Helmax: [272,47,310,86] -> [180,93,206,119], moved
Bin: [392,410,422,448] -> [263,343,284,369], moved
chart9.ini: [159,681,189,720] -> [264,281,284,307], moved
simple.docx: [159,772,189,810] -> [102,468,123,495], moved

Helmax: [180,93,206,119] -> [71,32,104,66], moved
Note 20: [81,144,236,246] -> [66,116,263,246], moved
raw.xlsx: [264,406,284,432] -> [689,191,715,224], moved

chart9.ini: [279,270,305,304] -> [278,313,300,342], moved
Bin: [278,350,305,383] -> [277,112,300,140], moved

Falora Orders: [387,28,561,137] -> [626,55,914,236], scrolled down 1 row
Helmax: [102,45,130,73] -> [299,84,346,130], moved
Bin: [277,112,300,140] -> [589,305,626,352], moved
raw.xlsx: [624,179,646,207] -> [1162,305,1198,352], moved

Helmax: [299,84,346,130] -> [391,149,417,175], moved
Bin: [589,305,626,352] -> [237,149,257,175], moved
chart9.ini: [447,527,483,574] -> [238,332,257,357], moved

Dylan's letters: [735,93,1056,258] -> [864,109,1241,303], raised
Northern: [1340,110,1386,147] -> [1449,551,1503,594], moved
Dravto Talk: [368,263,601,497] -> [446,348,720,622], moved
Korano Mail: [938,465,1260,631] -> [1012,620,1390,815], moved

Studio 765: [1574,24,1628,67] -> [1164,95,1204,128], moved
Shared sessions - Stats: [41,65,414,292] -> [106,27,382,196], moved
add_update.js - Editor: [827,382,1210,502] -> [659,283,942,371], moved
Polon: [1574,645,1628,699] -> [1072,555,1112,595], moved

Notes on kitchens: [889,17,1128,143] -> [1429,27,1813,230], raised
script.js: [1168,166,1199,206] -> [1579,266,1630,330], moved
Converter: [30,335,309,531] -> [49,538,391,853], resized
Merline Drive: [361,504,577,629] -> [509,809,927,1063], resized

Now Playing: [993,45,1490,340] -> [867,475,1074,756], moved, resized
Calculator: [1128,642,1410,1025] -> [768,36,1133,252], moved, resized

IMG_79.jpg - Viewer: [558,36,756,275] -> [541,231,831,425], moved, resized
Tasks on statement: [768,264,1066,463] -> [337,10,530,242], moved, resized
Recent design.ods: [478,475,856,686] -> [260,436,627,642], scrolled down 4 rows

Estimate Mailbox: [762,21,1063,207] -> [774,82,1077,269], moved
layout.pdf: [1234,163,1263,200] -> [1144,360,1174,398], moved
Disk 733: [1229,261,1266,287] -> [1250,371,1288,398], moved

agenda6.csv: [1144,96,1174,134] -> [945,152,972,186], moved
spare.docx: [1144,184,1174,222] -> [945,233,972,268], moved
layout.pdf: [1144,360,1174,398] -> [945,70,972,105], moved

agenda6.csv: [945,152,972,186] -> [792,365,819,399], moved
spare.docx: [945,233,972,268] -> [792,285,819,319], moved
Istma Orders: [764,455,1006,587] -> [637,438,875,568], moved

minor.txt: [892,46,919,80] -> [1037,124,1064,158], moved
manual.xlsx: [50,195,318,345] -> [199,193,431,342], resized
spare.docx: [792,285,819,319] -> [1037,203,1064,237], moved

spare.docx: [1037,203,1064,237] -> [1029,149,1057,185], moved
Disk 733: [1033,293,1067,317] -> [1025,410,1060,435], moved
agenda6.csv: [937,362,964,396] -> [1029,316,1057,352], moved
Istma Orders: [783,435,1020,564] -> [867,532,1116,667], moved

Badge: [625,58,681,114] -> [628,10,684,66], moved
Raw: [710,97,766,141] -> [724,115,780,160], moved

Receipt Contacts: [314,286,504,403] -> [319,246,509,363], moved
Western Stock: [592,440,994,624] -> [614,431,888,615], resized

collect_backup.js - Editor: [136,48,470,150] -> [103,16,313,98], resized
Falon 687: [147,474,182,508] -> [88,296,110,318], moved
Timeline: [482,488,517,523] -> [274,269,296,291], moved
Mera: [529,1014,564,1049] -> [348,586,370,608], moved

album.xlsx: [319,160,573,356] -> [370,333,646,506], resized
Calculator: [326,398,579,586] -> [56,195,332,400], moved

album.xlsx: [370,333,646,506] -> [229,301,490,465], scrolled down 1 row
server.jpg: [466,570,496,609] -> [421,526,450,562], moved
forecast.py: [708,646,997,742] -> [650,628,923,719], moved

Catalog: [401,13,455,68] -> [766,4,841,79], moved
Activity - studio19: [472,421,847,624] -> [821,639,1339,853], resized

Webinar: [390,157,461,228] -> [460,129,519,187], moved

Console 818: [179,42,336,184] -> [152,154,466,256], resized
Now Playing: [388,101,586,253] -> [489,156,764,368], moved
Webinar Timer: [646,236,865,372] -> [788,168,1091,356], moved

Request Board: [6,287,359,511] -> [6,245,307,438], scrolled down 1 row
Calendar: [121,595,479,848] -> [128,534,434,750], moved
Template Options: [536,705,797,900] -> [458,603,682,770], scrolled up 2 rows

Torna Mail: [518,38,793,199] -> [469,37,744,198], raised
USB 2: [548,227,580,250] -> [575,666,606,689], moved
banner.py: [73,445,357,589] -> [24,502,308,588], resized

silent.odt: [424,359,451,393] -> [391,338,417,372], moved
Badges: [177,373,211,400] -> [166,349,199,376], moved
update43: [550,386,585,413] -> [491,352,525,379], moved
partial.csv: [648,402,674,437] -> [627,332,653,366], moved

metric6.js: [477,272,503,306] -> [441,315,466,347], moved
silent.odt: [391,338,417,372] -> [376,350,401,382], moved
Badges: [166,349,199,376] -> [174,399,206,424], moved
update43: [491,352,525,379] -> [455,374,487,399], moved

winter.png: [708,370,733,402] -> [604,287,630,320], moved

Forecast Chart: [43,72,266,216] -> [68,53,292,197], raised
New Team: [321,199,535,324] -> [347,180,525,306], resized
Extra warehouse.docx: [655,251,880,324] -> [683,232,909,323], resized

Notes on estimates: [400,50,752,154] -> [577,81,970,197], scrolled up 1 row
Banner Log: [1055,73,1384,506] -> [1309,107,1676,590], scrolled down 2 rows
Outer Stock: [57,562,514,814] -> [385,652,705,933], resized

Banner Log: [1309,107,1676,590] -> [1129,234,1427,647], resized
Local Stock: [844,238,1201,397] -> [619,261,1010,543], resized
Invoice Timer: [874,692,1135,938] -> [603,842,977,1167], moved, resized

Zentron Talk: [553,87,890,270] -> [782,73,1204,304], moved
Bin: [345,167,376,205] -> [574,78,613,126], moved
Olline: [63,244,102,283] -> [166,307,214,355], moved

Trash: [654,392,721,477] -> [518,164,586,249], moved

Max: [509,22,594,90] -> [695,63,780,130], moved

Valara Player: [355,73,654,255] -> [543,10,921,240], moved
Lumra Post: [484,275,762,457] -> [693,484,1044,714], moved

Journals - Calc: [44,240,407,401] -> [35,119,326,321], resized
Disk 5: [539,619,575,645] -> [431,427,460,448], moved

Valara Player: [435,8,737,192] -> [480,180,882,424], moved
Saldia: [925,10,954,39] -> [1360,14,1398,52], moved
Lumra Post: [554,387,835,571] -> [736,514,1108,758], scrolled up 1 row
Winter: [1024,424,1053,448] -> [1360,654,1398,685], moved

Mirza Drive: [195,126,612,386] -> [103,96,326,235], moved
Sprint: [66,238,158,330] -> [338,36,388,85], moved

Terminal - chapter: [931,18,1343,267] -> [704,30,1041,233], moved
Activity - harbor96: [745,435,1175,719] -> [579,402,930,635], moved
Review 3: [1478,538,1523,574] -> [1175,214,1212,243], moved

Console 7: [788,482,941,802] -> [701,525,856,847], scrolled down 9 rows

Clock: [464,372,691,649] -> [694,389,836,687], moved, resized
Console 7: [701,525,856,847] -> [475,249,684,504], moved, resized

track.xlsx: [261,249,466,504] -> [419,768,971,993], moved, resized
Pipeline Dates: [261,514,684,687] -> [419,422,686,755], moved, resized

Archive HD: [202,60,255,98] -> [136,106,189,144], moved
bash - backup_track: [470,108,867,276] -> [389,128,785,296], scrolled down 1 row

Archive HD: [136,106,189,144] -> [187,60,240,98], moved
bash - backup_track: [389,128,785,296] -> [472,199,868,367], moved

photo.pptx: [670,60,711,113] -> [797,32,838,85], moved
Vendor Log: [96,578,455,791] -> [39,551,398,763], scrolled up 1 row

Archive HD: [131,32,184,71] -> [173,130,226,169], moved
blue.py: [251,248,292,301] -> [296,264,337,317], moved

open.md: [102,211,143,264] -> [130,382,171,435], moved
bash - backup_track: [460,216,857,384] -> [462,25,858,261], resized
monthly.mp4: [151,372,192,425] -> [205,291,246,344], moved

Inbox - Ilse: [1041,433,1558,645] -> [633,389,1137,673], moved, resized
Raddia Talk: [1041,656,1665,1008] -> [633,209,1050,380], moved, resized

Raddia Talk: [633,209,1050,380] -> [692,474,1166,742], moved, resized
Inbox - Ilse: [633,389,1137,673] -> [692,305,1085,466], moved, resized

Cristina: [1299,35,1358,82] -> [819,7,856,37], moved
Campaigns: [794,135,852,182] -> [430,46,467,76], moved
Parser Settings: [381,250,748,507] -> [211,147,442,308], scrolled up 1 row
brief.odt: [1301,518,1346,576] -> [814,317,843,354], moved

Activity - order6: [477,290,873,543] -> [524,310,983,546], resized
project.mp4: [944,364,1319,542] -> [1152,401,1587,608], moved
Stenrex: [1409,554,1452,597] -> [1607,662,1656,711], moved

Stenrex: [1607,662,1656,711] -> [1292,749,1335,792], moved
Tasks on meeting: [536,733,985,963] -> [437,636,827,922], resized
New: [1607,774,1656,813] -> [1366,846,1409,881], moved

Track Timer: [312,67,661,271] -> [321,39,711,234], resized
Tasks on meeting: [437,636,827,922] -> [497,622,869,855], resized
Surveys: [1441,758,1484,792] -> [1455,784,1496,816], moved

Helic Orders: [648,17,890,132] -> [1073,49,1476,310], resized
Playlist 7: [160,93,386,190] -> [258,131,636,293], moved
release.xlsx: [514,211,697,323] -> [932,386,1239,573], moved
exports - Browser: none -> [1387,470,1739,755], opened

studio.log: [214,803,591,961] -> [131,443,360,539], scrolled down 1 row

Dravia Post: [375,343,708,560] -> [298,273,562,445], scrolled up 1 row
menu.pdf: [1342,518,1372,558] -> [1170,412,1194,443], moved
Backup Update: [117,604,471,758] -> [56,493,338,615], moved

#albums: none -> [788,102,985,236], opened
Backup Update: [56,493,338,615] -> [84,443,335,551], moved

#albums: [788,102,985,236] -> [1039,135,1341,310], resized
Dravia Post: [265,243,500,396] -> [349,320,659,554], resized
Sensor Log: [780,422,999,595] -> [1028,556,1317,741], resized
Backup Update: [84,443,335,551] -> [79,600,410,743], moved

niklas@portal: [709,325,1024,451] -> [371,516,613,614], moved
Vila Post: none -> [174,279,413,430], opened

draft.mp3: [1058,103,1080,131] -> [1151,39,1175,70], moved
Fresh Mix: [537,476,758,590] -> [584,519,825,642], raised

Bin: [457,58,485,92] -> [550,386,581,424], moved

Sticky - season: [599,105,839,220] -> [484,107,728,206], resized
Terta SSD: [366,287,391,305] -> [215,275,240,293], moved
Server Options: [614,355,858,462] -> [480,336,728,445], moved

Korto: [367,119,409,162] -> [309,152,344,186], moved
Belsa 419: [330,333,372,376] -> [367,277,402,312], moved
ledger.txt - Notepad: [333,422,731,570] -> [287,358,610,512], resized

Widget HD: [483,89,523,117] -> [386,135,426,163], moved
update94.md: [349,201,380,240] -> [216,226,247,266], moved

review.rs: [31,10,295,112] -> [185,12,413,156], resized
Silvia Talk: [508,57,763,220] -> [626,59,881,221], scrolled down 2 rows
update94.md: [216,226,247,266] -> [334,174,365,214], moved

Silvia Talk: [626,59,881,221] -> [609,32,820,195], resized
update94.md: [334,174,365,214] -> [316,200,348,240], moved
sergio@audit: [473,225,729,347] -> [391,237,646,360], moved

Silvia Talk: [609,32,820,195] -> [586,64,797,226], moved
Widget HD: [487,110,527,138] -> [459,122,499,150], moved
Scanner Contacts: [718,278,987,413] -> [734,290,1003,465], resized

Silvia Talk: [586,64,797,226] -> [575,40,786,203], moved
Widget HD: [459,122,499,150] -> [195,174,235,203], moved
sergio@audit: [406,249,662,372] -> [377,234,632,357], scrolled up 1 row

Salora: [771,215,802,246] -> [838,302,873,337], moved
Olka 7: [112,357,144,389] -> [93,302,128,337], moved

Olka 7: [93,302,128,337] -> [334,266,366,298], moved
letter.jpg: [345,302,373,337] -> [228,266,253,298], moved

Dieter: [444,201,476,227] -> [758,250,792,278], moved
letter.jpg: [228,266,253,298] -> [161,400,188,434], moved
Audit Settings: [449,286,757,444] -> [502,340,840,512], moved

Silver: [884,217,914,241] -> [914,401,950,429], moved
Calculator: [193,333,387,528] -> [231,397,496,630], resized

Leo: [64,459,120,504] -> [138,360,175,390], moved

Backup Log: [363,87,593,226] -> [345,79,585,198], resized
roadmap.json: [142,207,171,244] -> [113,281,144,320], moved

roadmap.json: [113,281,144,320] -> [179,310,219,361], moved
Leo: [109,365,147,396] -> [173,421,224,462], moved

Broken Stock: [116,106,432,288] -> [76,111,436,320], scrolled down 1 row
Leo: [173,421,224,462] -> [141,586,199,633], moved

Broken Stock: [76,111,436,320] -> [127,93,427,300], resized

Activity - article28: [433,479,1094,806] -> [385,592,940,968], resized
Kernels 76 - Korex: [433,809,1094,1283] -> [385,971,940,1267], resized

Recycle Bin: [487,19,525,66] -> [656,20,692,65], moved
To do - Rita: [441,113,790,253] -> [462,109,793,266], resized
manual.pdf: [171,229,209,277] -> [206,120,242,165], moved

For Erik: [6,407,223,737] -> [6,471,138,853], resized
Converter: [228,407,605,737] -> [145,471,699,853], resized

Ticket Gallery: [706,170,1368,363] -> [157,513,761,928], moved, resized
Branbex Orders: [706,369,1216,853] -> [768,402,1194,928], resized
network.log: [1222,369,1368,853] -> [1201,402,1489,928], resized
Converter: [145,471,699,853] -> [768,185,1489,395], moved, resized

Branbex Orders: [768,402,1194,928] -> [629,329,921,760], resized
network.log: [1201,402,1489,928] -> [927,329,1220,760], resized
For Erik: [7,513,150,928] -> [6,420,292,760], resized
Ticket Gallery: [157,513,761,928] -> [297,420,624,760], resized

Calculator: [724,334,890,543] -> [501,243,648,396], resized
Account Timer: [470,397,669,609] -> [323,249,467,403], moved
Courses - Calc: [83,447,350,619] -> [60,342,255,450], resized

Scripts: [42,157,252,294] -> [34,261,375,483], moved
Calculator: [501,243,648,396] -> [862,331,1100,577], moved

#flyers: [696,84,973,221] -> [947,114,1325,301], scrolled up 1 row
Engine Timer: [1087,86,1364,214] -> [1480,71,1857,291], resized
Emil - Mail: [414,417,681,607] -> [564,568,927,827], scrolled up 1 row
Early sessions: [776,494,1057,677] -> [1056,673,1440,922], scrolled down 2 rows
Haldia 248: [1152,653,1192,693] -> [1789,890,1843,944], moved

◆ Work task
Note each line of the entries that has "Editor" in it, and copy those lines.

◆ Task output
add_update.js - Editor: [827,382,1210,502] -> [659,283,942,371], moved
collect_backup.js - Editor: [136,48,470,150] -> [103,16,313,98], resized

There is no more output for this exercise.